Dataset:
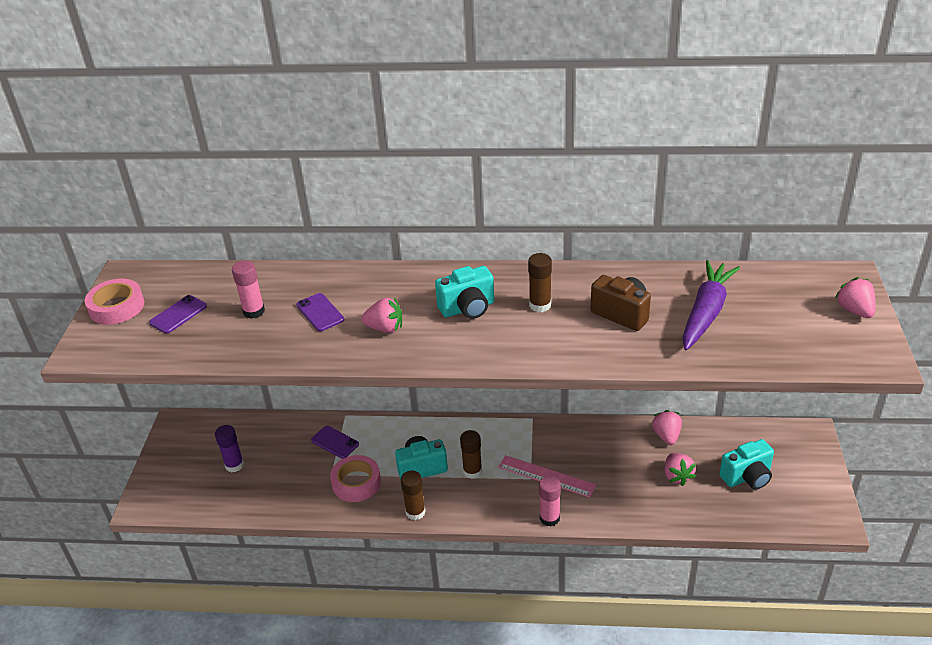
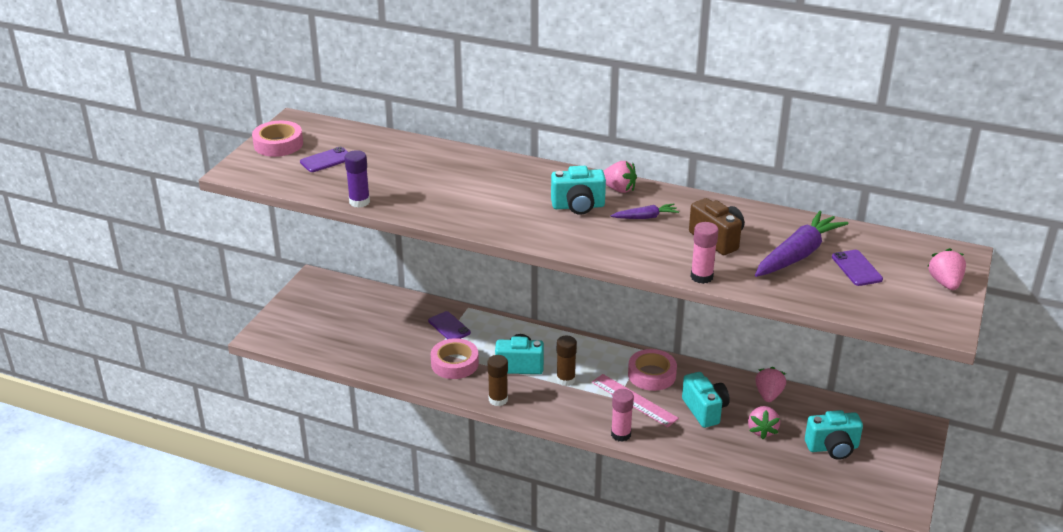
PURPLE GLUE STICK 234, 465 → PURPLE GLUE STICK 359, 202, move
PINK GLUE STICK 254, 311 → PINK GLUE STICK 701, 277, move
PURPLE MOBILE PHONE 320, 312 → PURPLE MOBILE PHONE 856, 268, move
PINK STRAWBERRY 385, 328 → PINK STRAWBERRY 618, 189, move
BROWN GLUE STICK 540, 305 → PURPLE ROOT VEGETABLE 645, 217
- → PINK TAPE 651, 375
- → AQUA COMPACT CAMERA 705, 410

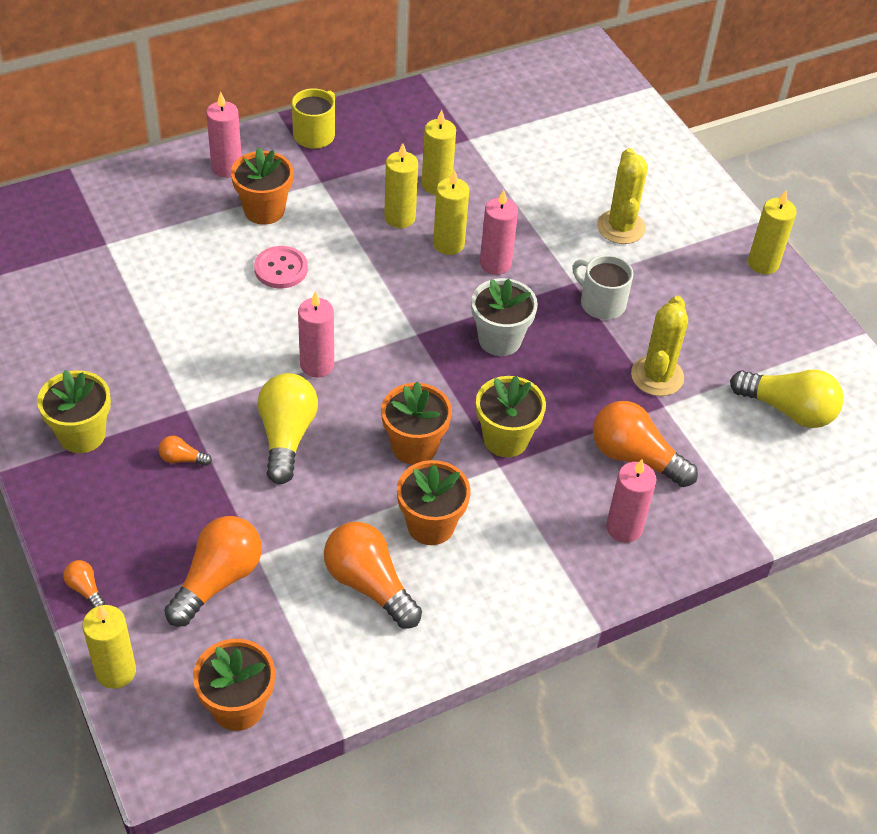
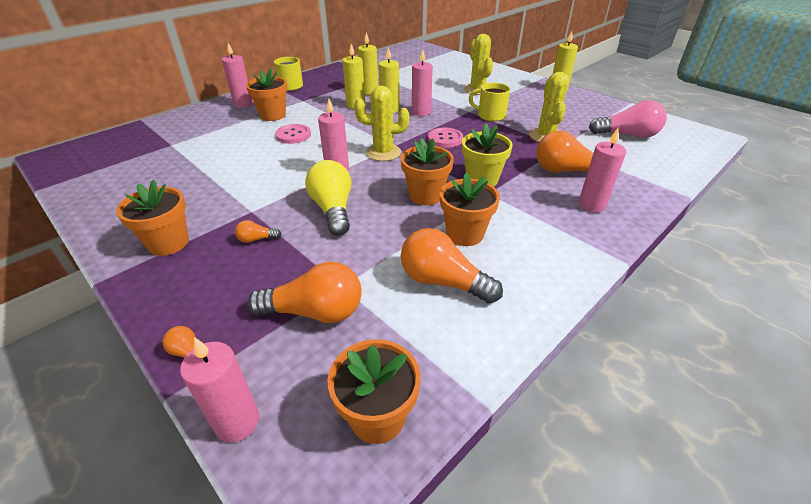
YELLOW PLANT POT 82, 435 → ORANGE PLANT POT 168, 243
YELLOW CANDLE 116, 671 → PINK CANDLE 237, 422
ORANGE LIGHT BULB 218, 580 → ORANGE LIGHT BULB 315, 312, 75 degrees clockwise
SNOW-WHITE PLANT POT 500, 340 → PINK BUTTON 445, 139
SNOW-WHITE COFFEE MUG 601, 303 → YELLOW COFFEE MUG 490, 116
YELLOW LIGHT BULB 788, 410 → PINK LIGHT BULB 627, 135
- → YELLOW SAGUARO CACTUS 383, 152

Task goal: Gather up every line from the listing above in which the word "GLUE" occurs.

Solved problem:
PURPLE GLUE STICK 234, 465 → PURPLE GLUE STICK 359, 202, move
PINK GLUE STICK 254, 311 → PINK GLUE STICK 701, 277, move
BROWN GLUE STICK 540, 305 → PURPLE ROOT VEGETABLE 645, 217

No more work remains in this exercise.